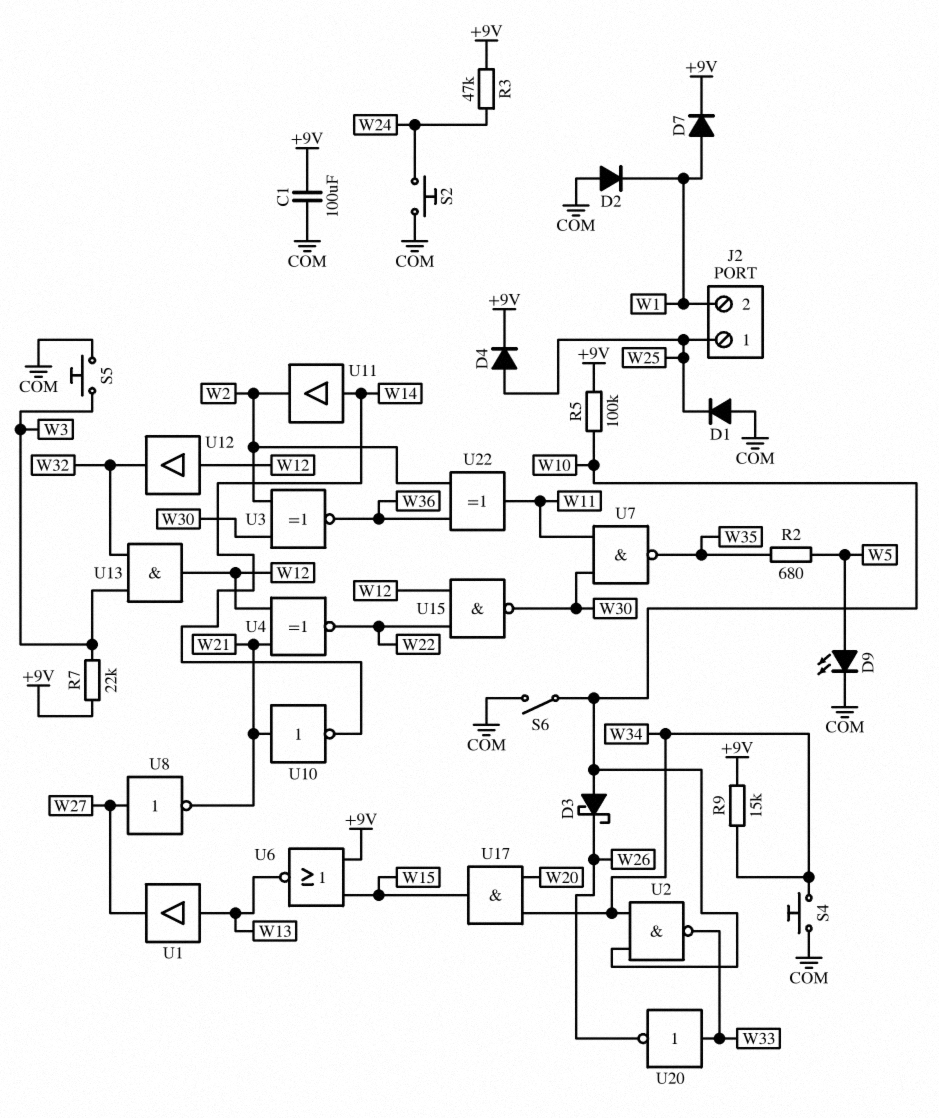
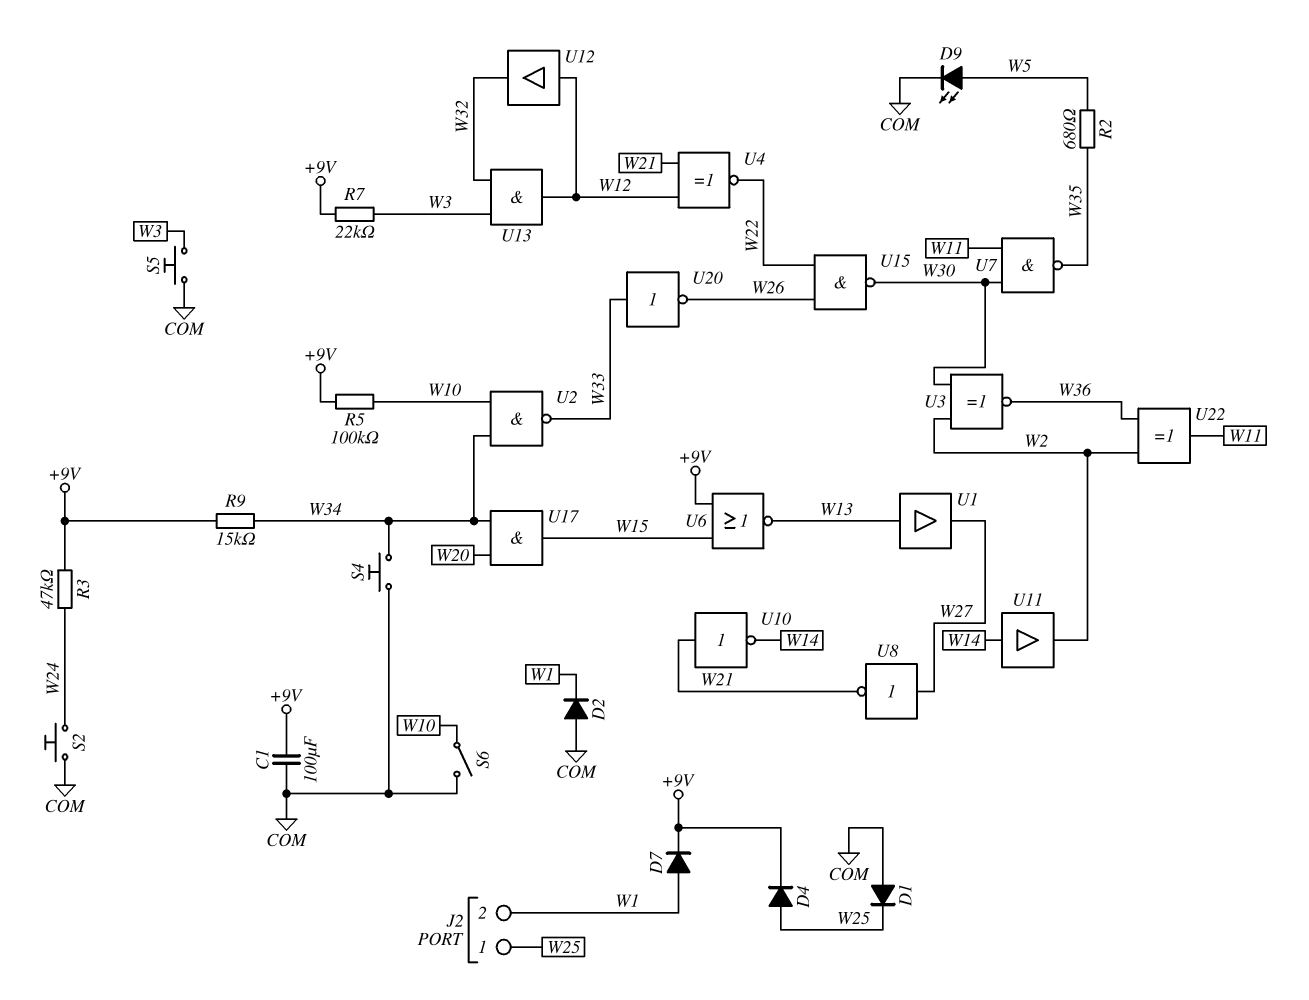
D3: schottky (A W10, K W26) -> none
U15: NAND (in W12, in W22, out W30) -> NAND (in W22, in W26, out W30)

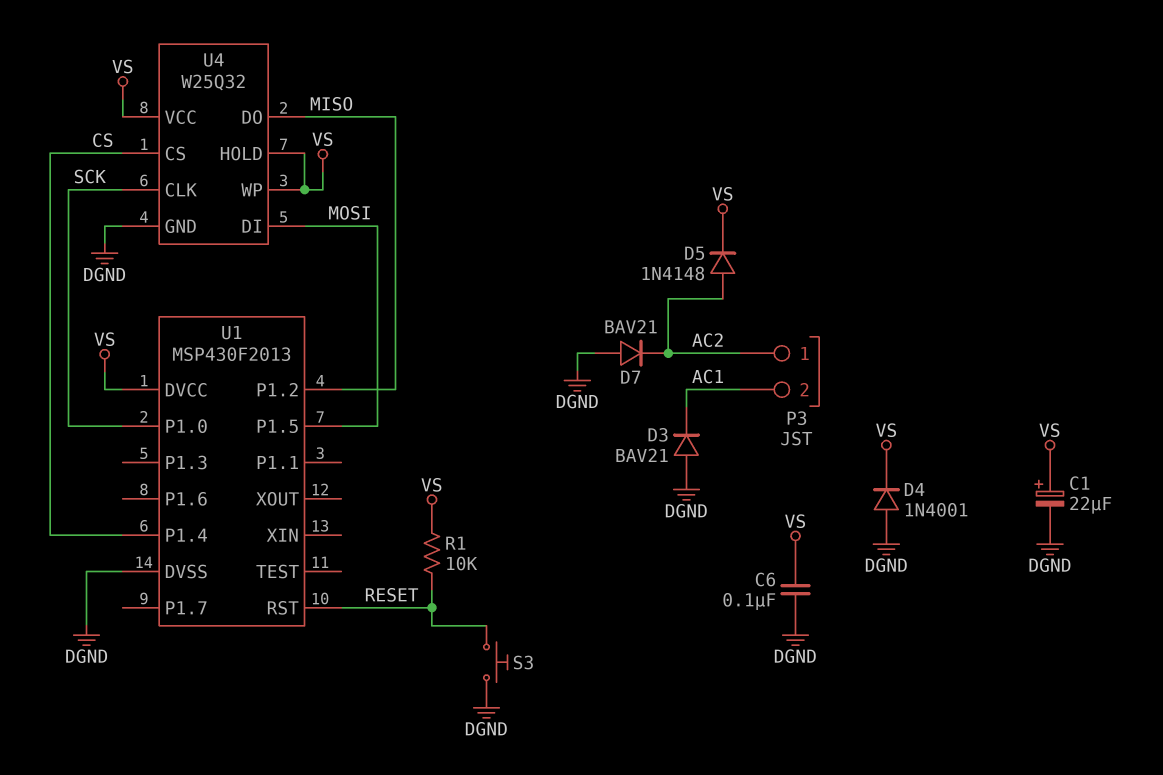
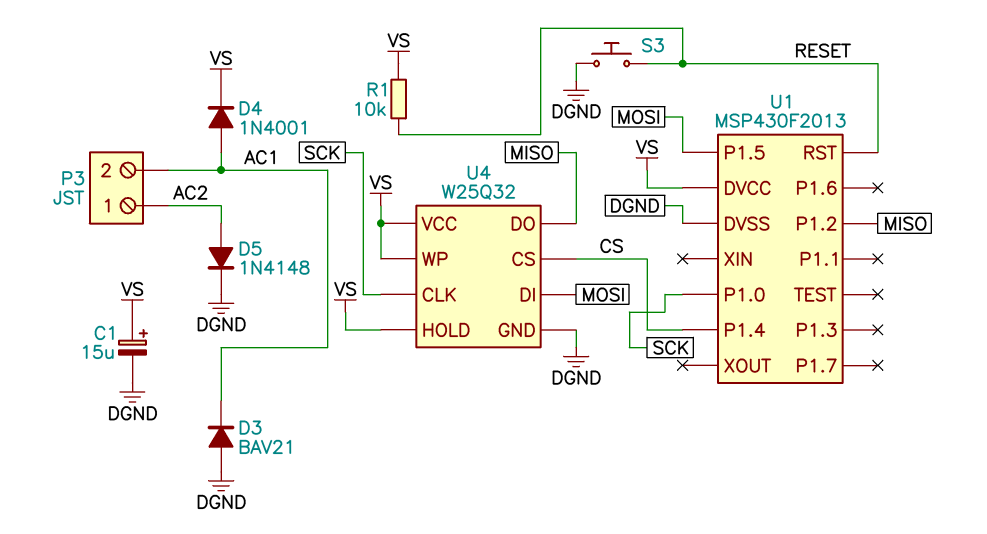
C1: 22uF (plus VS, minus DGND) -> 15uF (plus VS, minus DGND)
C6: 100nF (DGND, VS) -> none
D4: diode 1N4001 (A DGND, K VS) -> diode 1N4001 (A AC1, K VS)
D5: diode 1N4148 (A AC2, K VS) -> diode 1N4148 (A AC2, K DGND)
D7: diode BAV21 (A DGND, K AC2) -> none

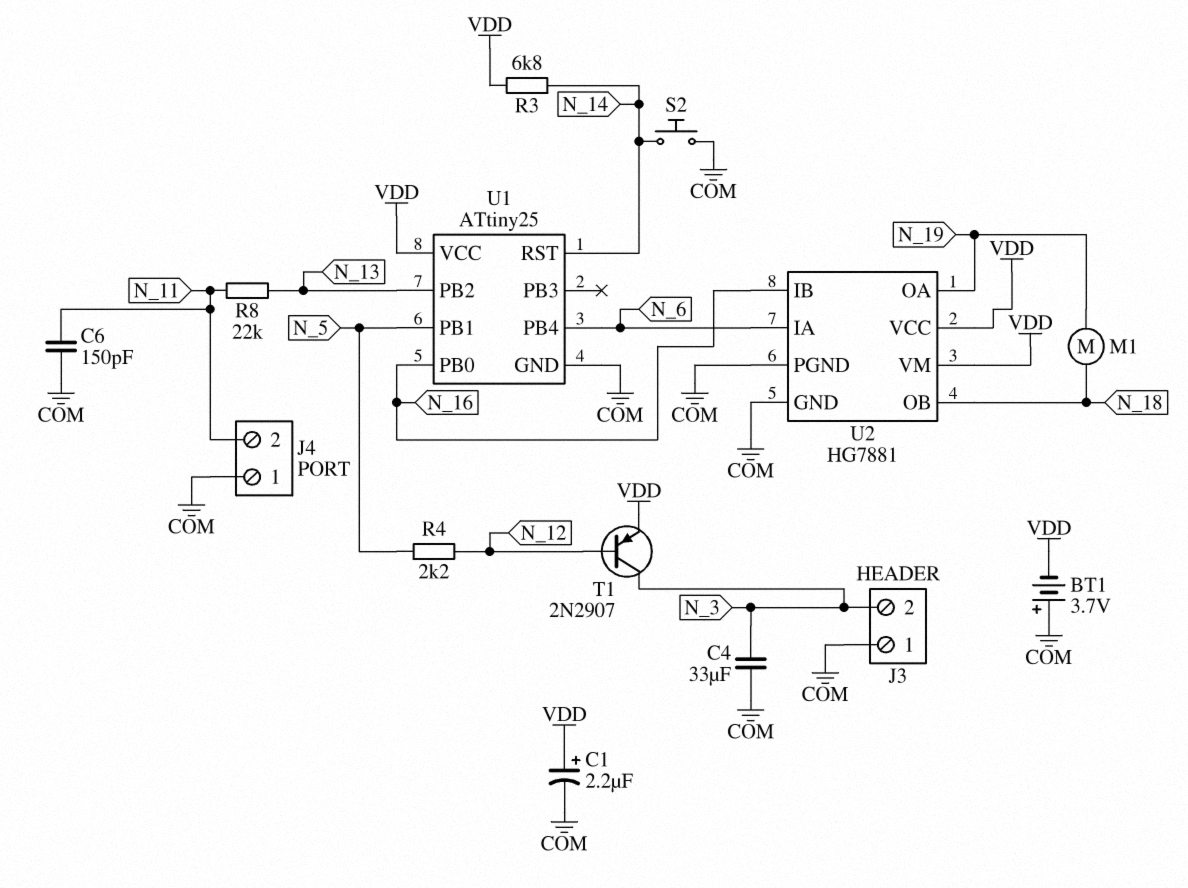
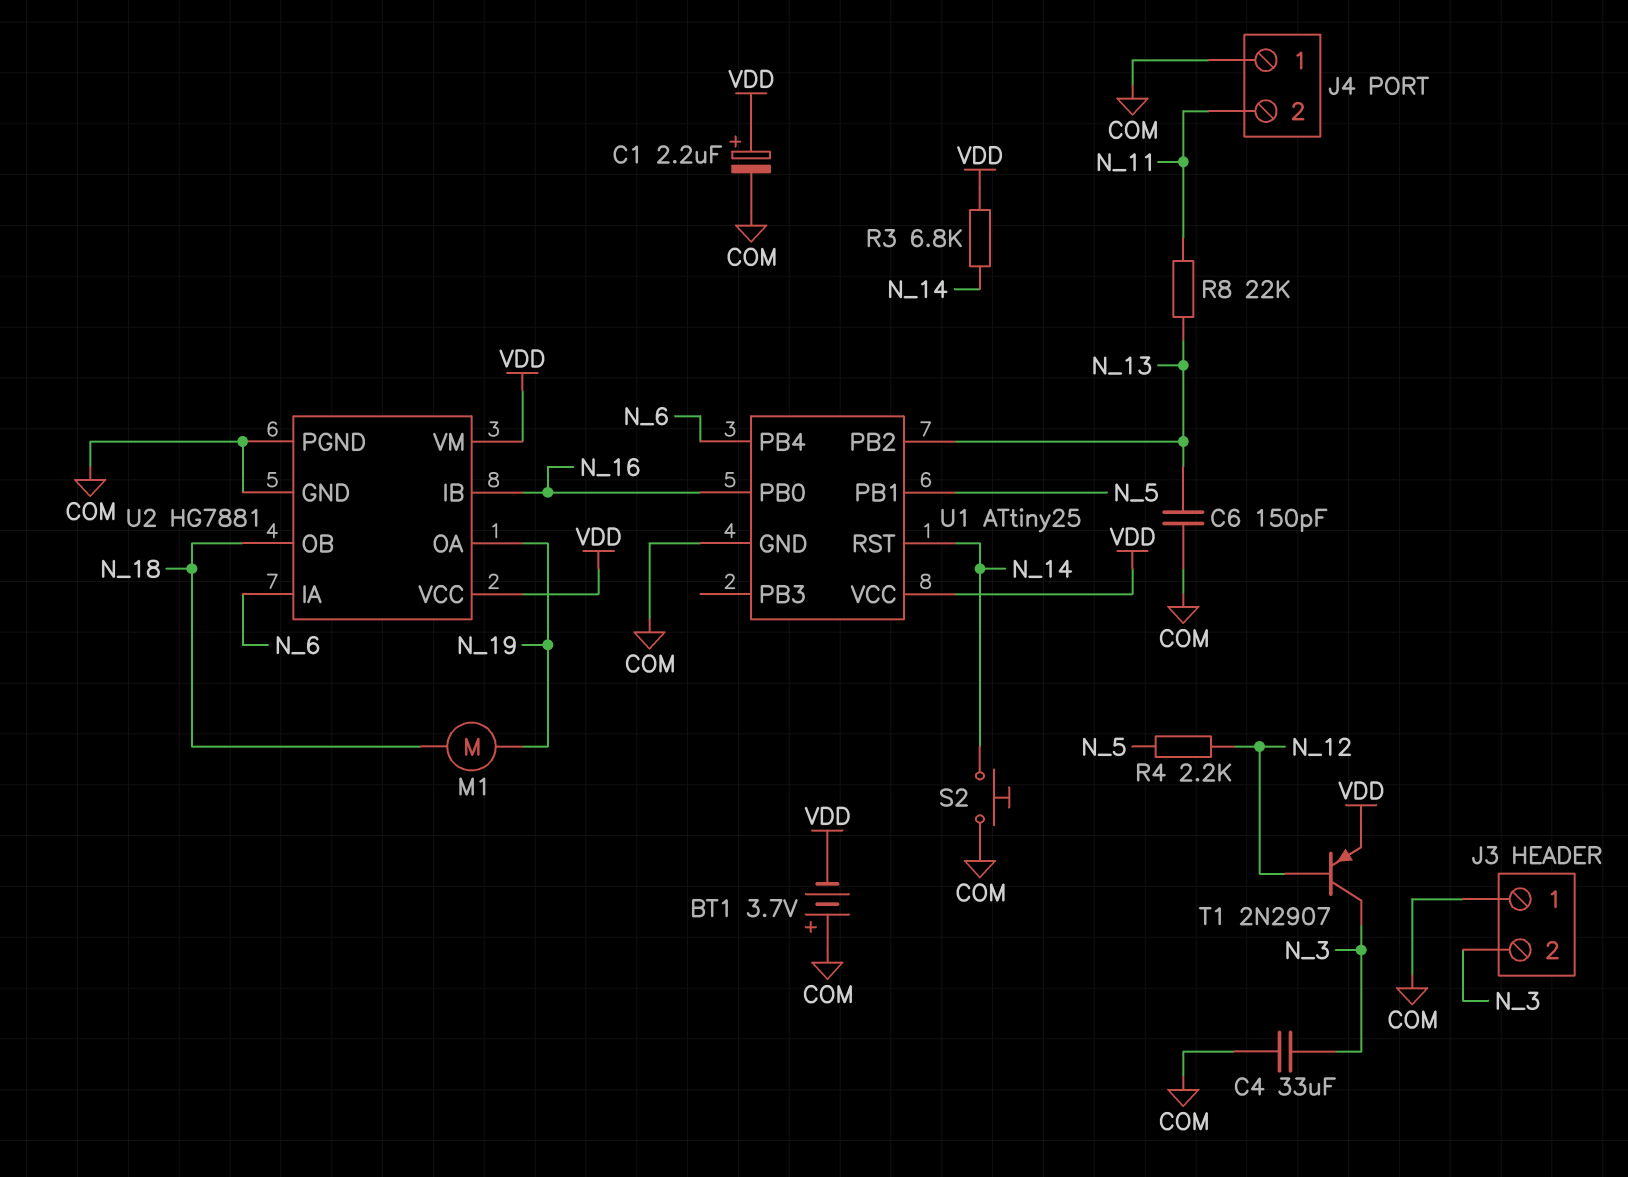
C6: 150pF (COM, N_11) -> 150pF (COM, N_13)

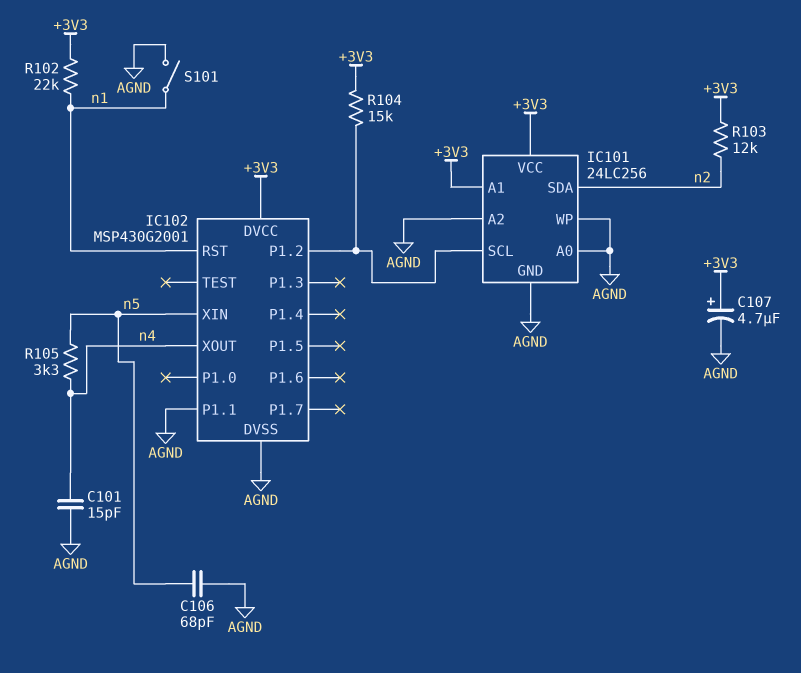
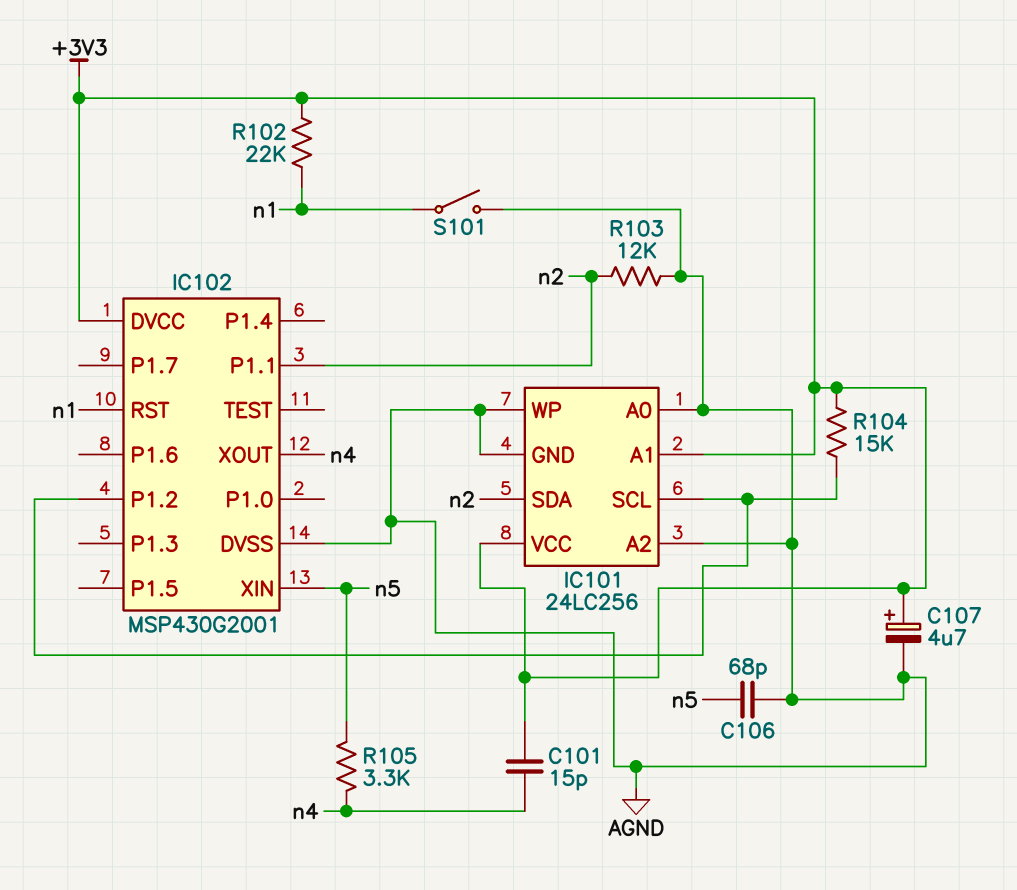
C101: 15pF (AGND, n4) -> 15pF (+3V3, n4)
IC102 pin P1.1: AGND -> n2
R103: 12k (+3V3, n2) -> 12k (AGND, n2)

^^^^^^^^

> [What to do]: All records above must be copied exactly, though the pictures they hold are to be left out.

> [Solution]:
D3: schottky (A W10, K W26) -> none
U15: NAND (in W12, in W22, out W30) -> NAND (in W22, in W26, out W30)

C1: 22uF (plus VS, minus DGND) -> 15uF (plus VS, minus DGND)
C6: 100nF (DGND, VS) -> none
D4: diode 1N4001 (A DGND, K VS) -> diode 1N4001 (A AC1, K VS)
D5: diode 1N4148 (A AC2, K VS) -> diode 1N4148 (A AC2, K DGND)
D7: diode BAV21 (A DGND, K AC2) -> none

C6: 150pF (COM, N_11) -> 150pF (COM, N_13)

C101: 15pF (AGND, n4) -> 15pF (+3V3, n4)
IC102 pin P1.1: AGND -> n2
R103: 12k (+3V3, n2) -> 12k (AGND, n2)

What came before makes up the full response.